Change detection outputs
---

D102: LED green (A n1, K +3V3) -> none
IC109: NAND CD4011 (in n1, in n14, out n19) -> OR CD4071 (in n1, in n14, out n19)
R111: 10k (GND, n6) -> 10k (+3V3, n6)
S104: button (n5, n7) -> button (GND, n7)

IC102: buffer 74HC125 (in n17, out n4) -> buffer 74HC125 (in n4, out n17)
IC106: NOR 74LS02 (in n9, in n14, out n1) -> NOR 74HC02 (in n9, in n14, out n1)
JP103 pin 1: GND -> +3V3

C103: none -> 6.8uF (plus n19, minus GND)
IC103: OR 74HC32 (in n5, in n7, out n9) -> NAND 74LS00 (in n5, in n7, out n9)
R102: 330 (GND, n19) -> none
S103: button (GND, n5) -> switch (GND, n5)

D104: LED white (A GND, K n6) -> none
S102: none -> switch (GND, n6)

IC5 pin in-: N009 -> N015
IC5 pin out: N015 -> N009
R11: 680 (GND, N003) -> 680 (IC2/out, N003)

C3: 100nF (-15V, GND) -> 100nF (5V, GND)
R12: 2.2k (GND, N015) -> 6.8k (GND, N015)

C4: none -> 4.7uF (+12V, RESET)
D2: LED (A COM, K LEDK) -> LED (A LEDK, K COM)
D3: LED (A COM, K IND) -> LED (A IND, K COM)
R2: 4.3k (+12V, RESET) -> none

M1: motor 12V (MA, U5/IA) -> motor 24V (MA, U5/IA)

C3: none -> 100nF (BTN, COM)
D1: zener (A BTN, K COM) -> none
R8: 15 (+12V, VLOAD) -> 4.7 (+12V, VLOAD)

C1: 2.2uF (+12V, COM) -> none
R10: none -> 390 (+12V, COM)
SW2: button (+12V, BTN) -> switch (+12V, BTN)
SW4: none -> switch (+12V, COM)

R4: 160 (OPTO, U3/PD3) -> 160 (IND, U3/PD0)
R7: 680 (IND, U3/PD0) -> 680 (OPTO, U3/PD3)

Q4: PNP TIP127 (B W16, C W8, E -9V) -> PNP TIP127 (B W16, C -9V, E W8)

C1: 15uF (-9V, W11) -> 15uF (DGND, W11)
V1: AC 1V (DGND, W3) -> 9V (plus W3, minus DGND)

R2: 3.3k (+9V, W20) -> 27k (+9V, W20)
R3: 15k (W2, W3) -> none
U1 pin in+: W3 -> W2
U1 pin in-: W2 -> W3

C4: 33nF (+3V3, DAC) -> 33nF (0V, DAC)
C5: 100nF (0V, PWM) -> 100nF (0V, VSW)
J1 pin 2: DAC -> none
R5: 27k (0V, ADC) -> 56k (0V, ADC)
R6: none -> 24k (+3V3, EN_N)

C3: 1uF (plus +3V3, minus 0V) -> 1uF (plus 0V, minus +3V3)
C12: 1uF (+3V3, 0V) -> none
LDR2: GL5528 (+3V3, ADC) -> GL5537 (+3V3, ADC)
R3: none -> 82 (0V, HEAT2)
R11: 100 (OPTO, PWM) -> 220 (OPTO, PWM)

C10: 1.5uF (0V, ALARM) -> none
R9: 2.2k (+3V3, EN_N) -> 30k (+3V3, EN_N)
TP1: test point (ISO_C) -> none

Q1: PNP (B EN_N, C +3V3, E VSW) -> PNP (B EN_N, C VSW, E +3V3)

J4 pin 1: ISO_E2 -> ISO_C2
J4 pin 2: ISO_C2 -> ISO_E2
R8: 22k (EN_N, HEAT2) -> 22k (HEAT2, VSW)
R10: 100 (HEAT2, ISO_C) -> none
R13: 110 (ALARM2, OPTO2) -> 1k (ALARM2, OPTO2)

---

- WORK ITEM -
Please repeat the data in full so that nothing differs from the original.

- RESPONSE AREA -
D102: LED green (A n1, K +3V3) -> none
IC109: NAND CD4011 (in n1, in n14, out n19) -> OR CD4071 (in n1, in n14, out n19)
R111: 10k (GND, n6) -> 10k (+3V3, n6)
S104: button (n5, n7) -> button (GND, n7)

IC102: buffer 74HC125 (in n17, out n4) -> buffer 74HC125 (in n4, out n17)
IC106: NOR 74LS02 (in n9, in n14, out n1) -> NOR 74HC02 (in n9, in n14, out n1)
JP103 pin 1: GND -> +3V3

C103: none -> 6.8uF (plus n19, minus GND)
IC103: OR 74HC32 (in n5, in n7, out n9) -> NAND 74LS00 (in n5, in n7, out n9)
R102: 330 (GND, n19) -> none
S103: button (GND, n5) -> switch (GND, n5)

D104: LED white (A GND, K n6) -> none
S102: none -> switch (GND, n6)

IC5 pin in-: N009 -> N015
IC5 pin out: N015 -> N009
R11: 680 (GND, N003) -> 680 (IC2/out, N003)

C3: 100nF (-15V, GND) -> 100nF (5V, GND)
R12: 2.2k (GND, N015) -> 6.8k (GND, N015)

C4: none -> 4.7uF (+12V, RESET)
D2: LED (A COM, K LEDK) -> LED (A LEDK, K COM)
D3: LED (A COM, K IND) -> LED (A IND, K COM)
R2: 4.3k (+12V, RESET) -> none

M1: motor 12V (MA, U5/IA) -> motor 24V (MA, U5/IA)

C3: none -> 100nF (BTN, COM)
D1: zener (A BTN, K COM) -> none
R8: 15 (+12V, VLOAD) -> 4.7 (+12V, VLOAD)

C1: 2.2uF (+12V, COM) -> none
R10: none -> 390 (+12V, COM)
SW2: button (+12V, BTN) -> switch (+12V, BTN)
SW4: none -> switch (+12V, COM)

R4: 160 (OPTO, U3/PD3) -> 160 (IND, U3/PD0)
R7: 680 (IND, U3/PD0) -> 680 (OPTO, U3/PD3)

Q4: PNP TIP127 (B W16, C W8, E -9V) -> PNP TIP127 (B W16, C -9V, E W8)

C1: 15uF (-9V, W11) -> 15uF (DGND, W11)
V1: AC 1V (DGND, W3) -> 9V (plus W3, minus DGND)

R2: 3.3k (+9V, W20) -> 27k (+9V, W20)
R3: 15k (W2, W3) -> none
U1 pin in+: W3 -> W2
U1 pin in-: W2 -> W3

C4: 33nF (+3V3, DAC) -> 33nF (0V, DAC)
C5: 100nF (0V, PWM) -> 100nF (0V, VSW)
J1 pin 2: DAC -> none
R5: 27k (0V, ADC) -> 56k (0V, ADC)
R6: none -> 24k (+3V3, EN_N)

C3: 1uF (plus +3V3, minus 0V) -> 1uF (plus 0V, minus +3V3)
C12: 1uF (+3V3, 0V) -> none
LDR2: GL5528 (+3V3, ADC) -> GL5537 (+3V3, ADC)
R3: none -> 82 (0V, HEAT2)
R11: 100 (OPTO, PWM) -> 220 (OPTO, PWM)

C10: 1.5uF (0V, ALARM) -> none
R9: 2.2k (+3V3, EN_N) -> 30k (+3V3, EN_N)
TP1: test point (ISO_C) -> none

Q1: PNP (B EN_N, C +3V3, E VSW) -> PNP (B EN_N, C VSW, E +3V3)

J4 pin 1: ISO_E2 -> ISO_C2
J4 pin 2: ISO_C2 -> ISO_E2
R8: 22k (EN_N, HEAT2) -> 22k (HEAT2, VSW)
R10: 100 (HEAT2, ISO_C) -> none
R13: 110 (ALARM2, OPTO2) -> 1k (ALARM2, OPTO2)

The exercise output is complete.